What is needed: Without omitting anything, copy the data exactly.

[Items listed in a dataset]
————————

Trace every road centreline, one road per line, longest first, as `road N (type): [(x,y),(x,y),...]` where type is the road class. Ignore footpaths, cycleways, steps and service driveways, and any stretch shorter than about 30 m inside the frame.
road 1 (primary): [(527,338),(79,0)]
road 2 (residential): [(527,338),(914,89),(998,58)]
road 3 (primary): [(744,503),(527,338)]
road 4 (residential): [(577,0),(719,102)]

————————

Task solution:
Trace every road centreline, one road per line, longest first, as `road N (type): [(x,y),(x,y),...]` where type is the road class. Ignore footpaths, cycleways, steps and service driveways, and any stretch shorter than about 30 m inside the frame.
road 1 (primary): [(527,338),(79,0)]
road 2 (residential): [(527,338),(914,89),(998,58)]
road 3 (primary): [(744,503),(527,338)]
road 4 (residential): [(577,0),(719,102)]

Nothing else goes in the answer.